** Given task **
Take the entries below and reproduce them word for word.

** The records **
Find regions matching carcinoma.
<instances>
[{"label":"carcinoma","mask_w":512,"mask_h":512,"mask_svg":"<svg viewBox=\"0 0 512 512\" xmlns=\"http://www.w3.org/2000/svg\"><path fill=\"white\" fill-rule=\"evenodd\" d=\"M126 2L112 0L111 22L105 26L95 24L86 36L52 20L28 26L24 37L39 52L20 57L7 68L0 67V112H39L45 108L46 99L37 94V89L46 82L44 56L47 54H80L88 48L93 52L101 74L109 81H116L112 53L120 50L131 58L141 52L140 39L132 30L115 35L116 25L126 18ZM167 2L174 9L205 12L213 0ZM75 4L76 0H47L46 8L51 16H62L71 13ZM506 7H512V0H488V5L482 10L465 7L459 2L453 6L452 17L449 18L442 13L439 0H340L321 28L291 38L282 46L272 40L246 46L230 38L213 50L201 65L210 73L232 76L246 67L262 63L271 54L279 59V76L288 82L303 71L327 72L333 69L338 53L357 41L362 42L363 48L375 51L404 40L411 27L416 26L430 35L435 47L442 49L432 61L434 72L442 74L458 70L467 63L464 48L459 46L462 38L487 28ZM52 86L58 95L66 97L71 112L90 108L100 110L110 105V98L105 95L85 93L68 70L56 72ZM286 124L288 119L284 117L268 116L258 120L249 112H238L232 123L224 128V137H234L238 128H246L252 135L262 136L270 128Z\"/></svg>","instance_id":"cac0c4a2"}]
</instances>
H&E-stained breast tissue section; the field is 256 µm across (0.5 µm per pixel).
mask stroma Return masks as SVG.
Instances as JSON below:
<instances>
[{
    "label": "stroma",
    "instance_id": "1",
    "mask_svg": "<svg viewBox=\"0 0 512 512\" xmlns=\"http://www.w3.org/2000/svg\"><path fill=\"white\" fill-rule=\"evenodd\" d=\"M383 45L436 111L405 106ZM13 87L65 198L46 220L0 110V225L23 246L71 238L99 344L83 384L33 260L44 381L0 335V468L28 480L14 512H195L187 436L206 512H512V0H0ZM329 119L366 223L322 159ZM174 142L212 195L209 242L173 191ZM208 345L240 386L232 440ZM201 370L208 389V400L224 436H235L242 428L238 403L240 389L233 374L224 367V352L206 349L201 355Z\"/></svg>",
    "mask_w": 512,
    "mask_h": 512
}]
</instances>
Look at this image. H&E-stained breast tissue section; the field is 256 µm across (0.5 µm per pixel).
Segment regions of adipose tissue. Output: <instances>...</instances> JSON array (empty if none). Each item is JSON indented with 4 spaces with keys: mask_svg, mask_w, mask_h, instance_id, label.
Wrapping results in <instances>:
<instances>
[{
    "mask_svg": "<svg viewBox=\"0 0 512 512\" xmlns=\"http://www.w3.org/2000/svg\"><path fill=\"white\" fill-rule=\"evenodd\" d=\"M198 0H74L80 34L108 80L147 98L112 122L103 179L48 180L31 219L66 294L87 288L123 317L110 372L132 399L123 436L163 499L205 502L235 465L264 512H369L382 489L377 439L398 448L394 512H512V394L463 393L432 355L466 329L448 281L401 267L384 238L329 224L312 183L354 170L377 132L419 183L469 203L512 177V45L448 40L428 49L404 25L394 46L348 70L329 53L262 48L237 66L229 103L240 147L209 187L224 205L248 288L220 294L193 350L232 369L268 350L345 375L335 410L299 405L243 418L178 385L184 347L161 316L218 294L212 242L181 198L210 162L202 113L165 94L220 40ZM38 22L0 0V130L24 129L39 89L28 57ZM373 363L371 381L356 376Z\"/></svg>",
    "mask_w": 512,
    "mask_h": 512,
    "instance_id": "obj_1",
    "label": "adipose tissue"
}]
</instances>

** Result of this task **
Find regions matching carcinoma.
<instances>
[{"label":"carcinoma","mask_w":512,"mask_h":512,"mask_svg":"<svg viewBox=\"0 0 512 512\" xmlns=\"http://www.w3.org/2000/svg\"><path fill=\"white\" fill-rule=\"evenodd\" d=\"M126 2L112 0L111 22L105 26L95 24L86 36L52 20L28 26L24 37L39 52L20 57L7 68L0 67V112H39L45 108L46 99L37 94V89L46 82L44 56L47 54H80L88 48L93 52L101 74L109 81H116L112 53L120 50L131 58L141 52L140 39L132 30L115 35L116 25L126 18ZM167 2L174 9L205 12L213 0ZM75 4L76 0H47L46 8L51 16H62L71 13ZM506 7H512V0H488V5L482 10L465 7L459 2L453 6L452 17L449 18L442 13L439 0H340L321 28L291 38L282 46L272 40L246 46L230 38L213 50L201 65L210 73L232 76L246 67L262 63L271 54L279 59V76L288 82L303 71L327 72L333 69L338 53L357 41L362 42L363 48L375 51L404 40L411 27L416 26L430 35L435 47L442 49L432 61L434 72L442 74L458 70L467 63L464 48L459 46L462 38L487 28ZM52 86L58 95L66 97L71 112L90 108L100 110L110 105V98L105 95L85 93L68 70L56 72ZM286 124L288 119L284 117L268 116L258 120L249 112H238L232 123L224 128V137H234L238 128H246L252 135L262 136L270 128Z\"/></svg>","instance_id":"cac0c4a2"}]
</instances>
H&E-stained breast tissue section; the field is 256 µm across (0.5 µm per pixel).
mask stroma Return masks as SVG.
Instances as JSON below:
<instances>
[{
    "label": "stroma",
    "instance_id": "1",
    "mask_svg": "<svg viewBox=\"0 0 512 512\" xmlns=\"http://www.w3.org/2000/svg\"><path fill=\"white\" fill-rule=\"evenodd\" d=\"M383 45L436 111L405 106ZM13 87L65 198L46 220L0 110V225L23 246L71 238L99 344L83 384L33 260L44 381L0 335V468L28 480L14 512H195L187 436L206 512H512V0H0ZM329 119L366 223L322 159ZM174 142L212 195L209 242L173 191ZM208 345L240 386L232 440ZM201 370L208 389V400L224 436H235L242 428L238 403L240 389L233 374L224 367V352L206 349L201 355Z\"/></svg>",
    "mask_w": 512,
    "mask_h": 512
}]
</instances>
Look at this image. H&E-stained breast tissue section; the field is 256 µm across (0.5 µm per pixel).
Segment regions of adipose tissue. Output: <instances>...</instances> JSON array (empty if none). Each item is JSON indented with 4 spaces with keys: mask_svg, mask_w, mask_h, instance_id, label.
Wrapping results in <instances>:
<instances>
[{
    "mask_svg": "<svg viewBox=\"0 0 512 512\" xmlns=\"http://www.w3.org/2000/svg\"><path fill=\"white\" fill-rule=\"evenodd\" d=\"M198 0H74L80 34L108 80L147 98L112 122L103 179L48 180L31 219L66 294L87 288L123 317L110 372L132 399L123 436L163 499L205 502L235 465L264 512H369L382 489L377 439L398 448L394 512H512V394L463 393L432 355L466 329L448 281L401 267L384 238L329 224L312 183L354 170L377 132L419 183L469 203L512 177V45L448 40L428 49L404 25L394 46L348 70L329 53L262 48L237 66L229 103L240 147L209 187L224 205L248 288L220 294L193 350L232 369L268 350L345 375L335 410L299 405L243 418L178 385L184 347L161 316L218 294L212 242L181 198L210 162L202 113L165 94L220 40ZM38 22L0 0V130L24 129L39 89L28 57ZM373 363L371 381L356 376Z\"/></svg>",
    "mask_w": 512,
    "mask_h": 512,
    "instance_id": "obj_1",
    "label": "adipose tissue"
}]
</instances>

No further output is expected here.